Set the records down again in full, exactly as they are, apart from the images.

□ □ □ □ □

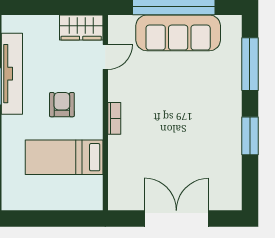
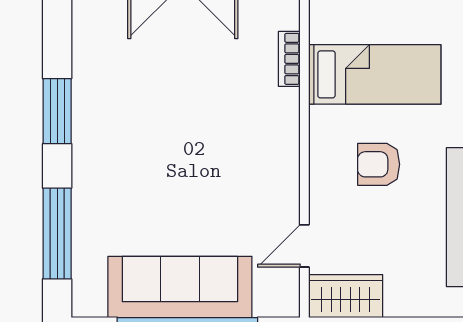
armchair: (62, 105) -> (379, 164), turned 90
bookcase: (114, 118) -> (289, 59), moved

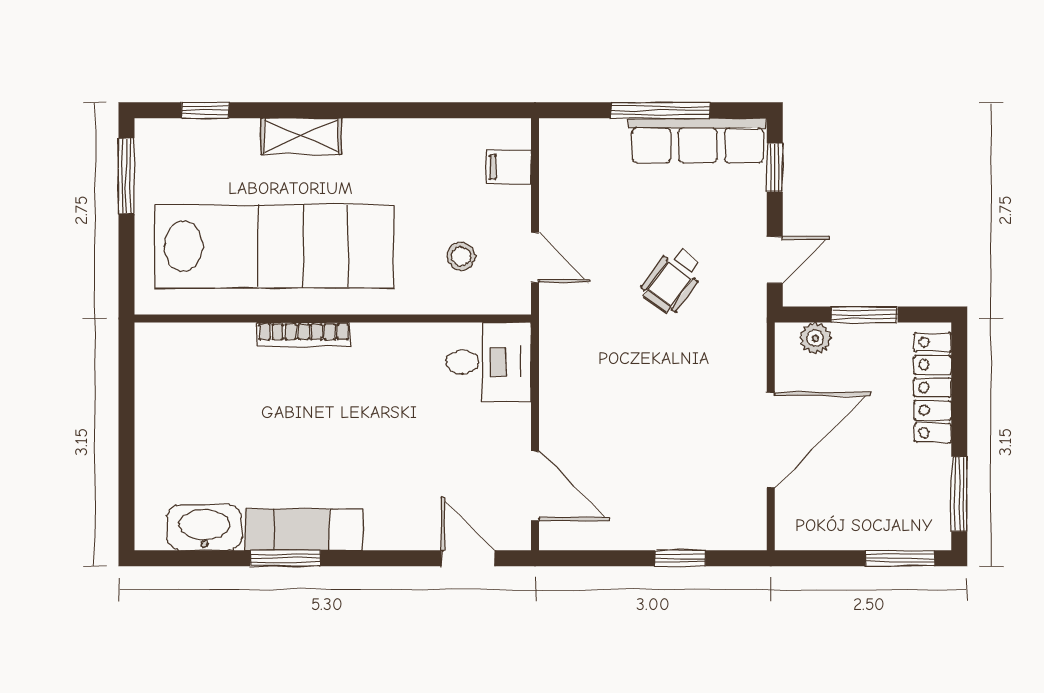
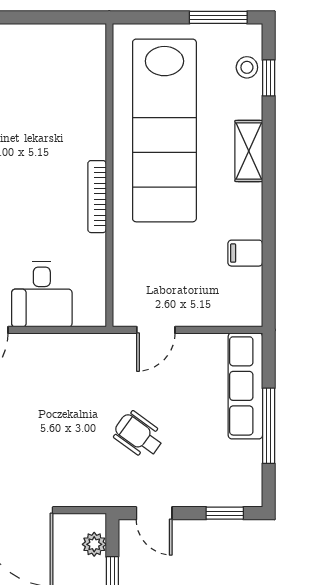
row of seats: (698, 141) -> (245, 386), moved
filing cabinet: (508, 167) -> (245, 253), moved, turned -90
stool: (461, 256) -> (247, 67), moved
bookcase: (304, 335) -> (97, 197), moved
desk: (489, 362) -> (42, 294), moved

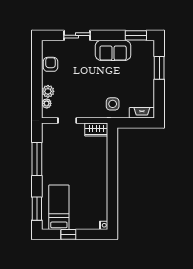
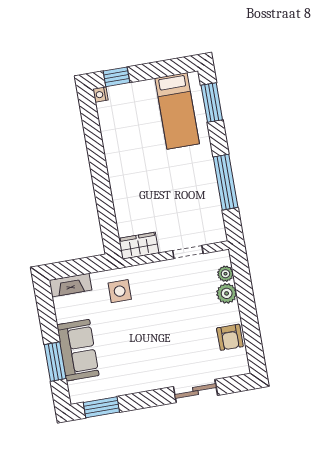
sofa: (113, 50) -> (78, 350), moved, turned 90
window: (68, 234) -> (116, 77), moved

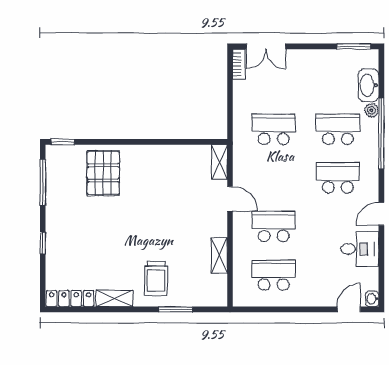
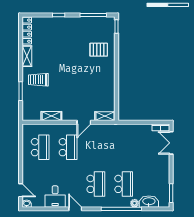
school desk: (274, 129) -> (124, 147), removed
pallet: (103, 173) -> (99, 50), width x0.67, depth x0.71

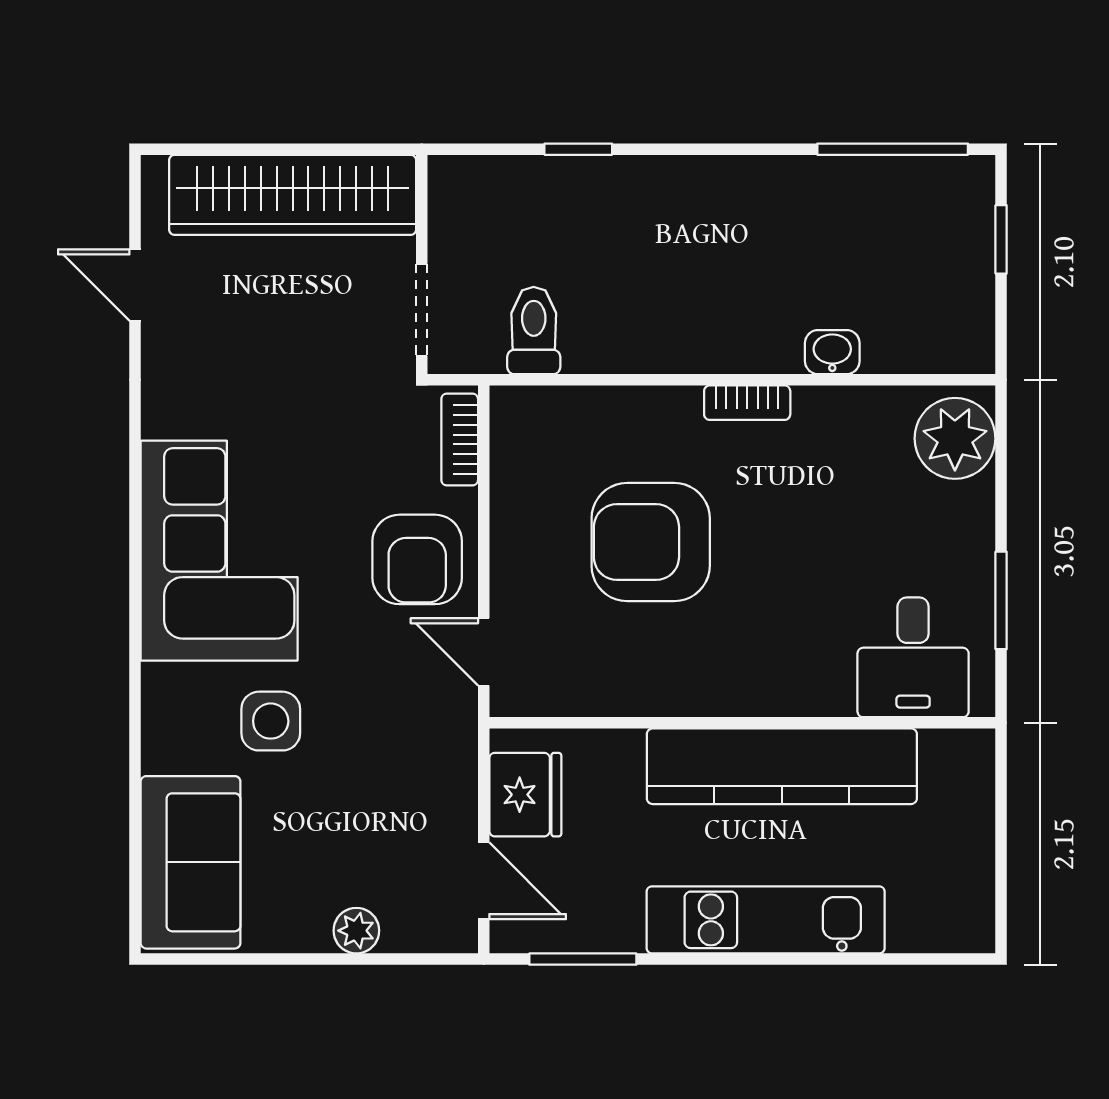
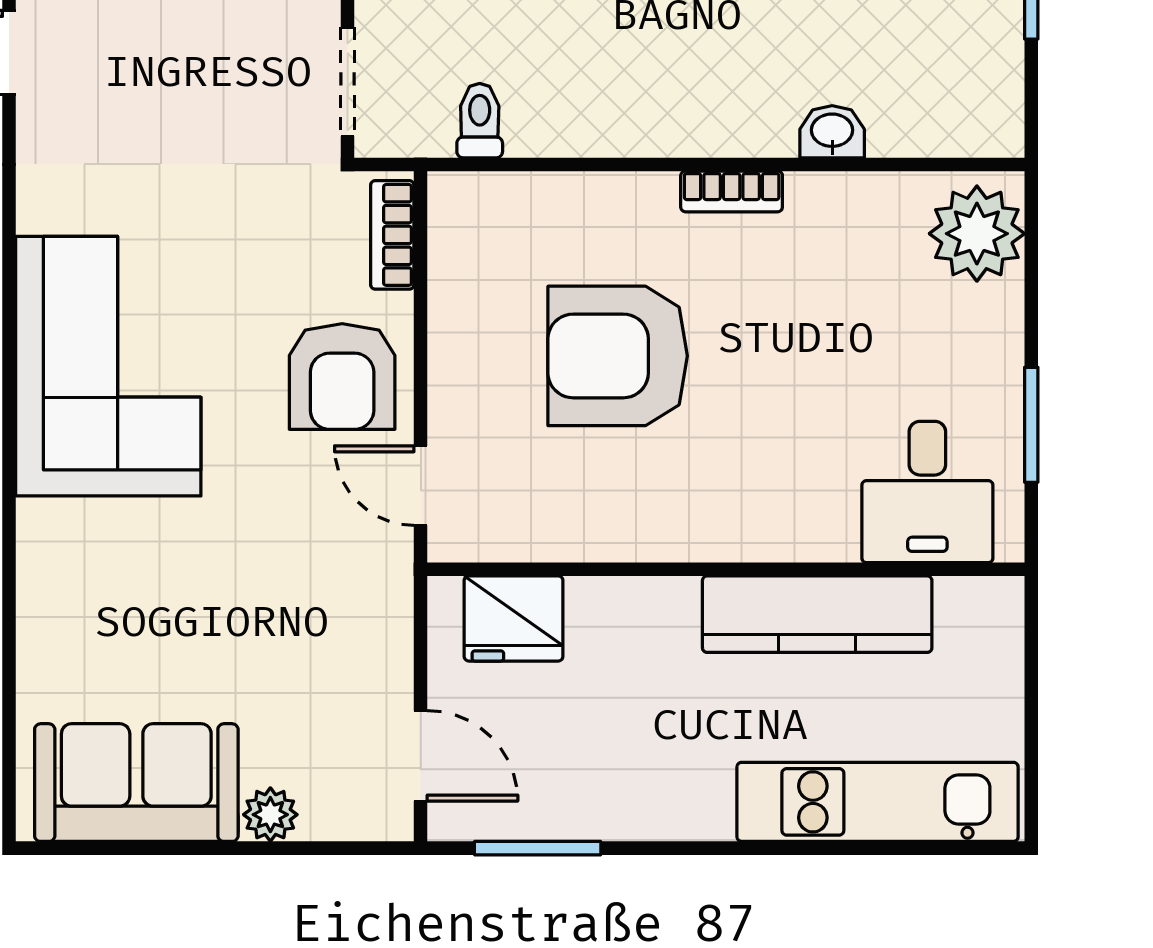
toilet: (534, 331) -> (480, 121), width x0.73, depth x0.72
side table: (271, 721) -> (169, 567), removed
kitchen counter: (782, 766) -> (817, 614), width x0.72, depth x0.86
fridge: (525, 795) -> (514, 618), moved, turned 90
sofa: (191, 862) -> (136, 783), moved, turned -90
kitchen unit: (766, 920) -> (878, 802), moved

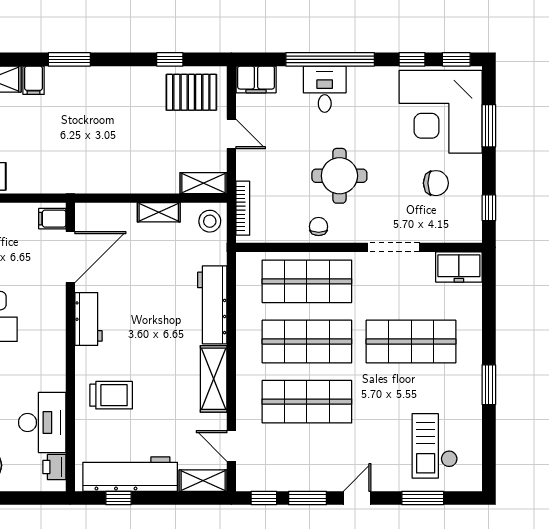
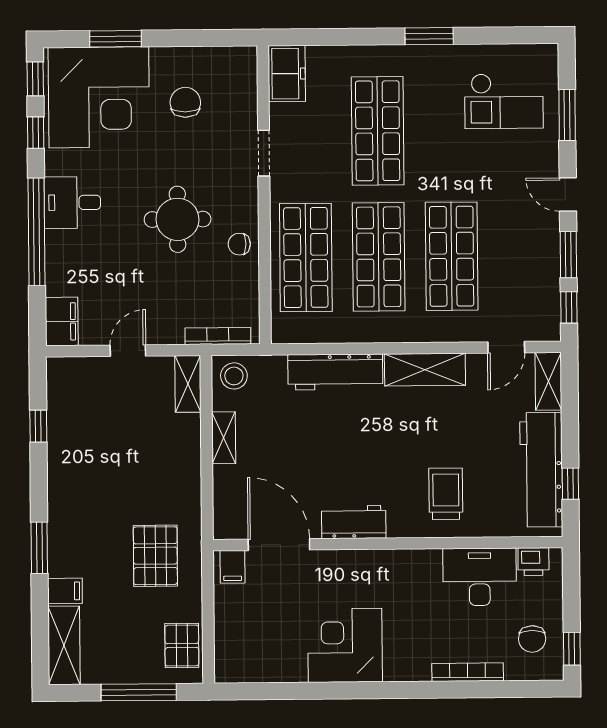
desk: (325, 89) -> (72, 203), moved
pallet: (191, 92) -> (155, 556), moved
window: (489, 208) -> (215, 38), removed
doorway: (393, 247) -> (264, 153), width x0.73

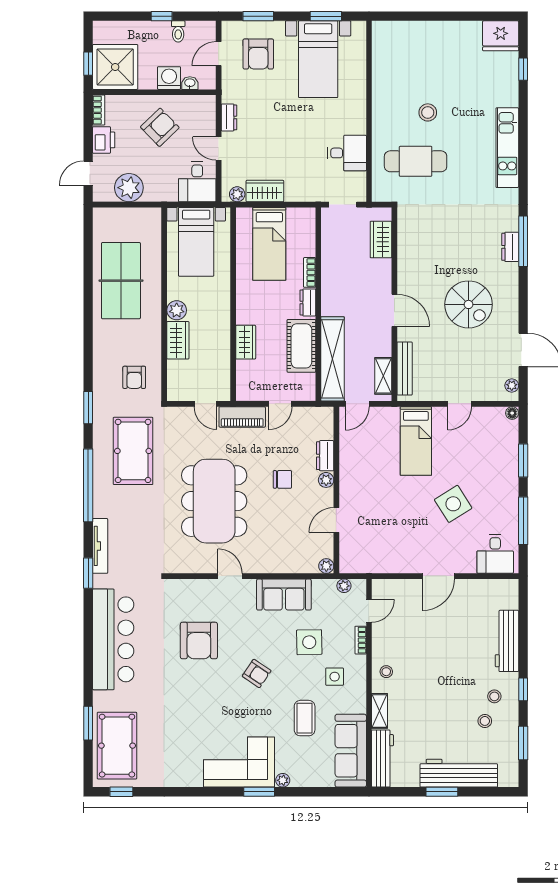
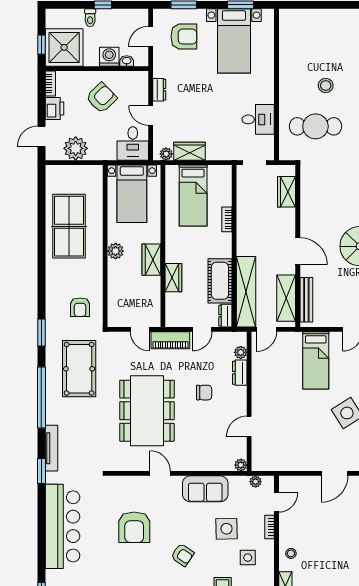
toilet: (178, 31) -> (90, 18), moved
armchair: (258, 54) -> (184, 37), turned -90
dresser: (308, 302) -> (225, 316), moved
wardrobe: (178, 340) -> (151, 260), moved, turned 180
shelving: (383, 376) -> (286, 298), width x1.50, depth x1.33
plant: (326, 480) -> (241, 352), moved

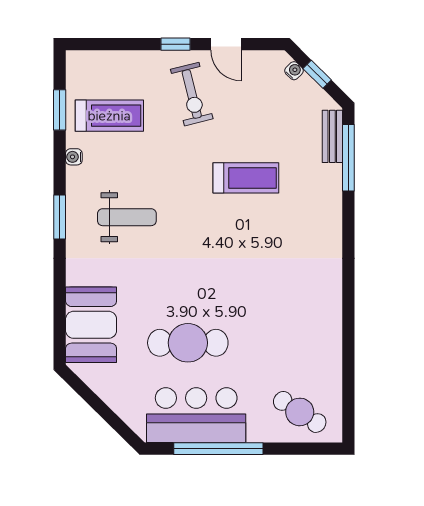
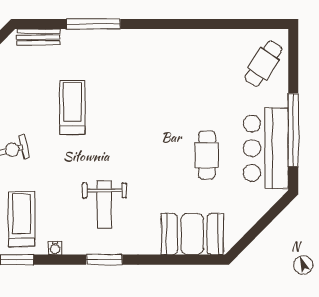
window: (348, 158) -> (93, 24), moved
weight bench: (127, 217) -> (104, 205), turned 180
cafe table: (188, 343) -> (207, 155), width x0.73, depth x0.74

□ □ □ □ □

◆ **WRITTEN ANSWER**:
armchair: (62, 105) -> (379, 164), turned 90
bookcase: (114, 118) -> (289, 59), moved

row of seats: (698, 141) -> (245, 386), moved
filing cabinet: (508, 167) -> (245, 253), moved, turned -90
stool: (461, 256) -> (247, 67), moved
bookcase: (304, 335) -> (97, 197), moved
desk: (489, 362) -> (42, 294), moved

sofa: (113, 50) -> (78, 350), moved, turned 90
window: (68, 234) -> (116, 77), moved

school desk: (274, 129) -> (124, 147), removed
pallet: (103, 173) -> (99, 50), width x0.67, depth x0.71

toilet: (534, 331) -> (480, 121), width x0.73, depth x0.72
side table: (271, 721) -> (169, 567), removed
kitchen counter: (782, 766) -> (817, 614), width x0.72, depth x0.86
fridge: (525, 795) -> (514, 618), moved, turned 90
sofa: (191, 862) -> (136, 783), moved, turned -90
kitchen unit: (766, 920) -> (878, 802), moved

desk: (325, 89) -> (72, 203), moved
pallet: (191, 92) -> (155, 556), moved
window: (489, 208) -> (215, 38), removed
doorway: (393, 247) -> (264, 153), width x0.73

toilet: (178, 31) -> (90, 18), moved
armchair: (258, 54) -> (184, 37), turned -90
dresser: (308, 302) -> (225, 316), moved
wardrobe: (178, 340) -> (151, 260), moved, turned 180
shelving: (383, 376) -> (286, 298), width x1.50, depth x1.33
plant: (326, 480) -> (241, 352), moved

window: (348, 158) -> (93, 24), moved
weight bench: (127, 217) -> (104, 205), turned 180
cafe table: (188, 343) -> (207, 155), width x0.73, depth x0.74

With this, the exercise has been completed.